> PROBLEM
Could you transcribe the whole listing, keeping every line exactly the same?

--- ENTRIES SHOWN Enclosed Below ---

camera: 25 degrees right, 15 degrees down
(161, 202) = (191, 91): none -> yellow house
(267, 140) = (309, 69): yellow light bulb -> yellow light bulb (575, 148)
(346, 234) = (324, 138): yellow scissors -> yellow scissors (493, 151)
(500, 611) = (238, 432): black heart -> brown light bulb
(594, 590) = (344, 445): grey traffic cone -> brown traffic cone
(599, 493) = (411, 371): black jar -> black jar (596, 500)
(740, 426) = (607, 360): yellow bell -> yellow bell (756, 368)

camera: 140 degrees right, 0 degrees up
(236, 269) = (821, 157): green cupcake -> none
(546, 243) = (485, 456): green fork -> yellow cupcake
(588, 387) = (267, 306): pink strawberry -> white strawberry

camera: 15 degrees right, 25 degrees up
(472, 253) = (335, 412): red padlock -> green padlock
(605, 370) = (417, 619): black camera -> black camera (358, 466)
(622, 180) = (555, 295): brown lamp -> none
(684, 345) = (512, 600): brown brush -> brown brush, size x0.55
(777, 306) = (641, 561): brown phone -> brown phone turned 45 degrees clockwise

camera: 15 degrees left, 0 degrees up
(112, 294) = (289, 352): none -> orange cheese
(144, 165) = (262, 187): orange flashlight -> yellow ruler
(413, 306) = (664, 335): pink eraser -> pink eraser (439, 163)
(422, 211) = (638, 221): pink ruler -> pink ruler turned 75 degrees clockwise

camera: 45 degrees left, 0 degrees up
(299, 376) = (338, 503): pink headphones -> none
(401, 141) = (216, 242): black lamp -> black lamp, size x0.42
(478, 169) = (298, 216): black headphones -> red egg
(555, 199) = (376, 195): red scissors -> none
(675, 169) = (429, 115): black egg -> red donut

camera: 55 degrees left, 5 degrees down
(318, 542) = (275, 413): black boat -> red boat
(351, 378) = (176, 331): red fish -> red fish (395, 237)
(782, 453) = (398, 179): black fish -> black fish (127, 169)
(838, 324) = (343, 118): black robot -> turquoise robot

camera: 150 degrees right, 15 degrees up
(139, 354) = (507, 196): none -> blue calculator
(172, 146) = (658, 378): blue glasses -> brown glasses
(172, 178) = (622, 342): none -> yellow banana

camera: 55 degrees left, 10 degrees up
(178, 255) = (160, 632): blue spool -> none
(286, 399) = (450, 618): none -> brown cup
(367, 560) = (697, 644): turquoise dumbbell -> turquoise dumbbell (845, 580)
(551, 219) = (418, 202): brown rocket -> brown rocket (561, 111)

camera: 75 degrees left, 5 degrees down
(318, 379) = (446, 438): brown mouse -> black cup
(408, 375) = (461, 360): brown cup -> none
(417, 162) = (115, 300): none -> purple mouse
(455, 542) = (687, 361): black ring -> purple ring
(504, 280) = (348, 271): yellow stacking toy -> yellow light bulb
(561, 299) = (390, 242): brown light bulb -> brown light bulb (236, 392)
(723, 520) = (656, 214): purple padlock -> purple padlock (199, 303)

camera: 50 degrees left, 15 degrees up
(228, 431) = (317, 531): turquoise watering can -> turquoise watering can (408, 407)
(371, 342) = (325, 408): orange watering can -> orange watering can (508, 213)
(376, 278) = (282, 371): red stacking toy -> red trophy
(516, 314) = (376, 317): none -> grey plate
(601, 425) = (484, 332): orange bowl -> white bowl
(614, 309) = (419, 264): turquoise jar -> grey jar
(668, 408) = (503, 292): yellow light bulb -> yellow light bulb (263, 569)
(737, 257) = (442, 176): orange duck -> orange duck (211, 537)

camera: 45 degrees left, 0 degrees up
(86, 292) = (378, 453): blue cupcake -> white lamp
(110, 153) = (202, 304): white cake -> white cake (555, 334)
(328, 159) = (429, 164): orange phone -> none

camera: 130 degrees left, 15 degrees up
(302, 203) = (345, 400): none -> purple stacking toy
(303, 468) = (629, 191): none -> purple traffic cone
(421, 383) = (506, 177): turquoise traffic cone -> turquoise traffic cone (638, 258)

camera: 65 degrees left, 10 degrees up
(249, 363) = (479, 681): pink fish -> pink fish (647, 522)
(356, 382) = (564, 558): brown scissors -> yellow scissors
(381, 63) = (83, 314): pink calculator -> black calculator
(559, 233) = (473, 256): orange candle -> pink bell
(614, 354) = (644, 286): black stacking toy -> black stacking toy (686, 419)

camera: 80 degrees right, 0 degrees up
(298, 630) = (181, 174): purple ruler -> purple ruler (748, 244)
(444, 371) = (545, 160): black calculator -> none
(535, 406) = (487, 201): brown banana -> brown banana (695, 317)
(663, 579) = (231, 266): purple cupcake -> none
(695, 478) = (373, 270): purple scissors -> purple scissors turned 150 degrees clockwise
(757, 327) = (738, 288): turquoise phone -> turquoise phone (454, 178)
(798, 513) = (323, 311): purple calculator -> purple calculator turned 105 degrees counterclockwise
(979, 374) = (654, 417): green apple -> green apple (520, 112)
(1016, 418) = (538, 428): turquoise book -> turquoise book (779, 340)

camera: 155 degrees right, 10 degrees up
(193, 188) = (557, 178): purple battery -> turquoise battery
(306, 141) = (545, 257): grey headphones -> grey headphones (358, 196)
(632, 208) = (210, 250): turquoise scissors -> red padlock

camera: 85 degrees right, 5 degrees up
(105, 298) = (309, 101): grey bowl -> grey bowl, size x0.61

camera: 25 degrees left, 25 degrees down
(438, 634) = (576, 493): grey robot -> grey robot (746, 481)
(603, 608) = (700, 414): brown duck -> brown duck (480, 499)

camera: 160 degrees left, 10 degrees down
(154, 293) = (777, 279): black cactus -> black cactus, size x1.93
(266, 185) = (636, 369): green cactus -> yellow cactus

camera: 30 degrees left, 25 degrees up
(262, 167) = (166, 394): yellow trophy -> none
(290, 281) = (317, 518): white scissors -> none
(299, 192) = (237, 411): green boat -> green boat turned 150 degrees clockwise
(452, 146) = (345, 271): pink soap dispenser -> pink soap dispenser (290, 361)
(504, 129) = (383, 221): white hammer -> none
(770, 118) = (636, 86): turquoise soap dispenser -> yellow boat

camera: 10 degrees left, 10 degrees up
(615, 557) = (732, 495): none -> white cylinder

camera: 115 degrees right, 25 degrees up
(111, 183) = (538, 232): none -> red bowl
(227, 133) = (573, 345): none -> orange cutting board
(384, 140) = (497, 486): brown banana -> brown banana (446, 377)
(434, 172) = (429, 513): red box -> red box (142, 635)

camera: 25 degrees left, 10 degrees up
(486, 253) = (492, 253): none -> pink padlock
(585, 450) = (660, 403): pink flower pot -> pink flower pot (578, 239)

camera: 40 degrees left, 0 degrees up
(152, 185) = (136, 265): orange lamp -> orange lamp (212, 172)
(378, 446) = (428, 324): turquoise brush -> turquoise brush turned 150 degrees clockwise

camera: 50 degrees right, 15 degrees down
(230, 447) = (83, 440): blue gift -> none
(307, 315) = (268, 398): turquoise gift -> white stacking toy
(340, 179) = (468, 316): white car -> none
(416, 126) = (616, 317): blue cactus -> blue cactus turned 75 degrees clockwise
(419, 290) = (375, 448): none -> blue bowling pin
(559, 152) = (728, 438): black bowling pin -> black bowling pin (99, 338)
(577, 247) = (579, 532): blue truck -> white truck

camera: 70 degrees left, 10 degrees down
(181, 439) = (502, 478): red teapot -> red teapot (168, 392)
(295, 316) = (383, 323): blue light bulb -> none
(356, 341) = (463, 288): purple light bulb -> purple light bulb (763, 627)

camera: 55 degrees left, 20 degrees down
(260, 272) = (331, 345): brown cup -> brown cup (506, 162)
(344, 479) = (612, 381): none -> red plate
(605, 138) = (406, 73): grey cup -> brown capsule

--- End of Enclosed ENTRIES SHOWN ---

> ANSWER TO THIS TASK
camera: 25 degrees right, 15 degrees down
(161, 202) = (191, 91): none -> yellow house
(267, 140) = (309, 69): yellow light bulb -> yellow light bulb (575, 148)
(346, 234) = (324, 138): yellow scissors -> yellow scissors (493, 151)
(500, 611) = (238, 432): black heart -> brown light bulb
(594, 590) = (344, 445): grey traffic cone -> brown traffic cone
(599, 493) = (411, 371): black jar -> black jar (596, 500)
(740, 426) = (607, 360): yellow bell -> yellow bell (756, 368)

camera: 140 degrees right, 0 degrees up
(236, 269) = (821, 157): green cupcake -> none
(546, 243) = (485, 456): green fork -> yellow cupcake
(588, 387) = (267, 306): pink strawberry -> white strawberry

camera: 15 degrees right, 25 degrees up
(472, 253) = (335, 412): red padlock -> green padlock
(605, 370) = (417, 619): black camera -> black camera (358, 466)
(622, 180) = (555, 295): brown lamp -> none
(684, 345) = (512, 600): brown brush -> brown brush, size x0.55
(777, 306) = (641, 561): brown phone -> brown phone turned 45 degrees clockwise

camera: 15 degrees left, 0 degrees up
(112, 294) = (289, 352): none -> orange cheese
(144, 165) = (262, 187): orange flashlight -> yellow ruler
(413, 306) = (664, 335): pink eraser -> pink eraser (439, 163)
(422, 211) = (638, 221): pink ruler -> pink ruler turned 75 degrees clockwise

camera: 45 degrees left, 0 degrees up
(299, 376) = (338, 503): pink headphones -> none
(401, 141) = (216, 242): black lamp -> black lamp, size x0.42
(478, 169) = (298, 216): black headphones -> red egg
(555, 199) = (376, 195): red scissors -> none
(675, 169) = (429, 115): black egg -> red donut

camera: 55 degrees left, 5 degrees down
(318, 542) = (275, 413): black boat -> red boat
(351, 378) = (176, 331): red fish -> red fish (395, 237)
(782, 453) = (398, 179): black fish -> black fish (127, 169)
(838, 324) = (343, 118): black robot -> turquoise robot

camera: 150 degrees right, 15 degrees up
(139, 354) = (507, 196): none -> blue calculator
(172, 146) = (658, 378): blue glasses -> brown glasses
(172, 178) = (622, 342): none -> yellow banana

camera: 55 degrees left, 10 degrees up
(178, 255) = (160, 632): blue spool -> none
(286, 399) = (450, 618): none -> brown cup
(367, 560) = (697, 644): turquoise dumbbell -> turquoise dumbbell (845, 580)
(551, 219) = (418, 202): brown rocket -> brown rocket (561, 111)

camera: 75 degrees left, 5 degrees down
(318, 379) = (446, 438): brown mouse -> black cup
(408, 375) = (461, 360): brown cup -> none
(417, 162) = (115, 300): none -> purple mouse
(455, 542) = (687, 361): black ring -> purple ring
(504, 280) = (348, 271): yellow stacking toy -> yellow light bulb
(561, 299) = (390, 242): brown light bulb -> brown light bulb (236, 392)
(723, 520) = (656, 214): purple padlock -> purple padlock (199, 303)

camera: 50 degrees left, 15 degrees up
(228, 431) = (317, 531): turquoise watering can -> turquoise watering can (408, 407)
(371, 342) = (325, 408): orange watering can -> orange watering can (508, 213)
(376, 278) = (282, 371): red stacking toy -> red trophy
(516, 314) = (376, 317): none -> grey plate
(601, 425) = (484, 332): orange bowl -> white bowl
(614, 309) = (419, 264): turquoise jar -> grey jar
(668, 408) = (503, 292): yellow light bulb -> yellow light bulb (263, 569)
(737, 257) = (442, 176): orange duck -> orange duck (211, 537)

camera: 45 degrees left, 0 degrees up
(86, 292) = (378, 453): blue cupcake -> white lamp
(110, 153) = (202, 304): white cake -> white cake (555, 334)
(328, 159) = (429, 164): orange phone -> none

camera: 130 degrees left, 15 degrees up
(302, 203) = (345, 400): none -> purple stacking toy
(303, 468) = (629, 191): none -> purple traffic cone
(421, 383) = (506, 177): turquoise traffic cone -> turquoise traffic cone (638, 258)

camera: 65 degrees left, 10 degrees up
(249, 363) = (479, 681): pink fish -> pink fish (647, 522)
(356, 382) = (564, 558): brown scissors -> yellow scissors
(381, 63) = (83, 314): pink calculator -> black calculator
(559, 233) = (473, 256): orange candle -> pink bell
(614, 354) = (644, 286): black stacking toy -> black stacking toy (686, 419)

camera: 80 degrees right, 0 degrees up
(298, 630) = (181, 174): purple ruler -> purple ruler (748, 244)
(444, 371) = (545, 160): black calculator -> none
(535, 406) = (487, 201): brown banana -> brown banana (695, 317)
(663, 579) = (231, 266): purple cupcake -> none
(695, 478) = (373, 270): purple scissors -> purple scissors turned 150 degrees clockwise
(757, 327) = (738, 288): turquoise phone -> turquoise phone (454, 178)
(798, 513) = (323, 311): purple calculator -> purple calculator turned 105 degrees counterclockwise
(979, 374) = (654, 417): green apple -> green apple (520, 112)
(1016, 418) = (538, 428): turquoise book -> turquoise book (779, 340)

camera: 155 degrees right, 10 degrees up
(193, 188) = (557, 178): purple battery -> turquoise battery
(306, 141) = (545, 257): grey headphones -> grey headphones (358, 196)
(632, 208) = (210, 250): turquoise scissors -> red padlock

camera: 85 degrees right, 5 degrees up
(105, 298) = (309, 101): grey bowl -> grey bowl, size x0.61

camera: 25 degrees left, 25 degrees down
(438, 634) = (576, 493): grey robot -> grey robot (746, 481)
(603, 608) = (700, 414): brown duck -> brown duck (480, 499)

camera: 160 degrees left, 10 degrees down
(154, 293) = (777, 279): black cactus -> black cactus, size x1.93
(266, 185) = (636, 369): green cactus -> yellow cactus

camera: 30 degrees left, 25 degrees up
(262, 167) = (166, 394): yellow trophy -> none
(290, 281) = (317, 518): white scissors -> none
(299, 192) = (237, 411): green boat -> green boat turned 150 degrees clockwise
(452, 146) = (345, 271): pink soap dispenser -> pink soap dispenser (290, 361)
(504, 129) = (383, 221): white hammer -> none
(770, 118) = (636, 86): turquoise soap dispenser -> yellow boat

camera: 10 degrees left, 10 degrees up
(615, 557) = (732, 495): none -> white cylinder

camera: 115 degrees right, 25 degrees up
(111, 183) = (538, 232): none -> red bowl
(227, 133) = (573, 345): none -> orange cutting board
(384, 140) = (497, 486): brown banana -> brown banana (446, 377)
(434, 172) = (429, 513): red box -> red box (142, 635)

camera: 25 degrees left, 10 degrees up
(486, 253) = (492, 253): none -> pink padlock
(585, 450) = (660, 403): pink flower pot -> pink flower pot (578, 239)

camera: 40 degrees left, 0 degrees up
(152, 185) = (136, 265): orange lamp -> orange lamp (212, 172)
(378, 446) = (428, 324): turquoise brush -> turquoise brush turned 150 degrees clockwise

camera: 50 degrees right, 15 degrees down
(230, 447) = (83, 440): blue gift -> none
(307, 315) = (268, 398): turquoise gift -> white stacking toy
(340, 179) = (468, 316): white car -> none
(416, 126) = (616, 317): blue cactus -> blue cactus turned 75 degrees clockwise
(419, 290) = (375, 448): none -> blue bowling pin
(559, 152) = (728, 438): black bowling pin -> black bowling pin (99, 338)
(577, 247) = (579, 532): blue truck -> white truck

camera: 70 degrees left, 10 degrees down
(181, 439) = (502, 478): red teapot -> red teapot (168, 392)
(295, 316) = (383, 323): blue light bulb -> none
(356, 341) = (463, 288): purple light bulb -> purple light bulb (763, 627)

camera: 55 degrees left, 20 degrees down
(260, 272) = (331, 345): brown cup -> brown cup (506, 162)
(344, 479) = (612, 381): none -> red plate
(605, 138) = (406, 73): grey cup -> brown capsule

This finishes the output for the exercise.